Stored dataset items
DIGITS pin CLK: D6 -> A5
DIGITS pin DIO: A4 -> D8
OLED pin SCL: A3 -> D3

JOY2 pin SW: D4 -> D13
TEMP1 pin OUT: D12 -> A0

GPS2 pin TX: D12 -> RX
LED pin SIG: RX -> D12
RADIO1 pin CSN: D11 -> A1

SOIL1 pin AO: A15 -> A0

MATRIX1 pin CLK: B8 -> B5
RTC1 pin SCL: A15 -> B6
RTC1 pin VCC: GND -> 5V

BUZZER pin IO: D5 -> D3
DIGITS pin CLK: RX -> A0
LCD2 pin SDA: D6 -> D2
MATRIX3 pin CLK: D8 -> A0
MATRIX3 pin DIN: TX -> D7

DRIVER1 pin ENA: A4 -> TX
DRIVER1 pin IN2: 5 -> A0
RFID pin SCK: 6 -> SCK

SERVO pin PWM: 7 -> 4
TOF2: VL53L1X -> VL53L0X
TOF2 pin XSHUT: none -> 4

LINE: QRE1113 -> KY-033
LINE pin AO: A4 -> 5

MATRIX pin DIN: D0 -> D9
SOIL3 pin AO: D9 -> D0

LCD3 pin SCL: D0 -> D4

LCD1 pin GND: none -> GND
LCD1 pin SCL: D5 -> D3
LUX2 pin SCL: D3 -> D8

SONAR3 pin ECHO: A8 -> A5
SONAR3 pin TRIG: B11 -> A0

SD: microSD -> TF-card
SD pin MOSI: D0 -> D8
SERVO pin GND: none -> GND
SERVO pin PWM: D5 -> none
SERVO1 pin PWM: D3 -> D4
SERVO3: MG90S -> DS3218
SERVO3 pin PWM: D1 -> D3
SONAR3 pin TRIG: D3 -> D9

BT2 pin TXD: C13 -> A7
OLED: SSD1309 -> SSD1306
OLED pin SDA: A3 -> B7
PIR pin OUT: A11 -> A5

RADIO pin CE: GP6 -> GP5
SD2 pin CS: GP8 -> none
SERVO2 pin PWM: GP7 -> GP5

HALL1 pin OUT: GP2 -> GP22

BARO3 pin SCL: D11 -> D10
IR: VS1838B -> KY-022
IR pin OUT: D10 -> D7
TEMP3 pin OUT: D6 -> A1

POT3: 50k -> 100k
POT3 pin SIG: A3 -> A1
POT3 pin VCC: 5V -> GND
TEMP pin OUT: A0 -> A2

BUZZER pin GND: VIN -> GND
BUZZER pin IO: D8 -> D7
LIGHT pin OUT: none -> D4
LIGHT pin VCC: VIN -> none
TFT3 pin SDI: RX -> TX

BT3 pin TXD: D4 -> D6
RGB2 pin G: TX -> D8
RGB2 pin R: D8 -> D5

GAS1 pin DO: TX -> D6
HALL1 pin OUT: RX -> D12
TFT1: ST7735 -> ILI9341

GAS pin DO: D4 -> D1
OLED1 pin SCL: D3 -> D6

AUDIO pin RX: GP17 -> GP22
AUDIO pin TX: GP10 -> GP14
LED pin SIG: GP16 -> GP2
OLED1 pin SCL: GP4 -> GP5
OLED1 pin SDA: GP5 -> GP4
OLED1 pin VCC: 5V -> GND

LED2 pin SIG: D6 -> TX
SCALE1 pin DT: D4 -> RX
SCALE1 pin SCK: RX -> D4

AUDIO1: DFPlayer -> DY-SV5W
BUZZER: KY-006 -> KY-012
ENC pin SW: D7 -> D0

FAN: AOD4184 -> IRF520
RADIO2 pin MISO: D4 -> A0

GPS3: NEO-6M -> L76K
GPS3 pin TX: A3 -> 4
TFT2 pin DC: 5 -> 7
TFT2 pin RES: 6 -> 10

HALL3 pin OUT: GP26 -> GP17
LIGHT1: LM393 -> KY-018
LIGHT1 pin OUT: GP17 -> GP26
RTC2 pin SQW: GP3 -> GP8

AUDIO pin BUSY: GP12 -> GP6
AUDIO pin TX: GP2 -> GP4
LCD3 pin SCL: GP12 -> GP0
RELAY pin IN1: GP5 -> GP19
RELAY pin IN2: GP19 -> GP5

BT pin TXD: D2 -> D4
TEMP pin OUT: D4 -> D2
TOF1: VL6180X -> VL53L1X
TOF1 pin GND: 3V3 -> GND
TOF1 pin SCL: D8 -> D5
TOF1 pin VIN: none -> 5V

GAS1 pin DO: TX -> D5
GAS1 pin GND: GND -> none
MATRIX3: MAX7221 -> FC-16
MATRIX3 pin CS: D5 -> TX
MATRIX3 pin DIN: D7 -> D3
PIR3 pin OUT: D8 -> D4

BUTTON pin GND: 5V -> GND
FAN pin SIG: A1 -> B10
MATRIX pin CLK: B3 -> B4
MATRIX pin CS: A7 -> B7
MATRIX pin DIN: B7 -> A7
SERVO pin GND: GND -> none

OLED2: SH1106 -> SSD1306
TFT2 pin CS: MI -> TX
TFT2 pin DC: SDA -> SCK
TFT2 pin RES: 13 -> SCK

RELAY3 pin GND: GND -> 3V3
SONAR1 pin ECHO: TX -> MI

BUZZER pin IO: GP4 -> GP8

Exercise aim → Restate, word for word, the final stretch of the entries above: the line containing "FAN: AOD4184 -> IRF520" and every line after it, up to and including the last.

Answer section →
FAN: AOD4184 -> IRF520
RADIO2 pin MISO: D4 -> A0

GPS3: NEO-6M -> L76K
GPS3 pin TX: A3 -> 4
TFT2 pin DC: 5 -> 7
TFT2 pin RES: 6 -> 10

HALL3 pin OUT: GP26 -> GP17
LIGHT1: LM393 -> KY-018
LIGHT1 pin OUT: GP17 -> GP26
RTC2 pin SQW: GP3 -> GP8

AUDIO pin BUSY: GP12 -> GP6
AUDIO pin TX: GP2 -> GP4
LCD3 pin SCL: GP12 -> GP0
RELAY pin IN1: GP5 -> GP19
RELAY pin IN2: GP19 -> GP5

BT pin TXD: D2 -> D4
TEMP pin OUT: D4 -> D2
TOF1: VL6180X -> VL53L1X
TOF1 pin GND: 3V3 -> GND
TOF1 pin SCL: D8 -> D5
TOF1 pin VIN: none -> 5V

GAS1 pin DO: TX -> D5
GAS1 pin GND: GND -> none
MATRIX3: MAX7221 -> FC-16
MATRIX3 pin CS: D5 -> TX
MATRIX3 pin DIN: D7 -> D3
PIR3 pin OUT: D8 -> D4

BUTTON pin GND: 5V -> GND
FAN pin SIG: A1 -> B10
MATRIX pin CLK: B3 -> B4
MATRIX pin CS: A7 -> B7
MATRIX pin DIN: B7 -> A7
SERVO pin GND: GND -> none

OLED2: SH1106 -> SSD1306
TFT2 pin CS: MI -> TX
TFT2 pin DC: SDA -> SCK
TFT2 pin RES: 13 -> SCK

RELAY3 pin GND: GND -> 3V3
SONAR1 pin ECHO: TX -> MI

BUZZER pin IO: GP4 -> GP8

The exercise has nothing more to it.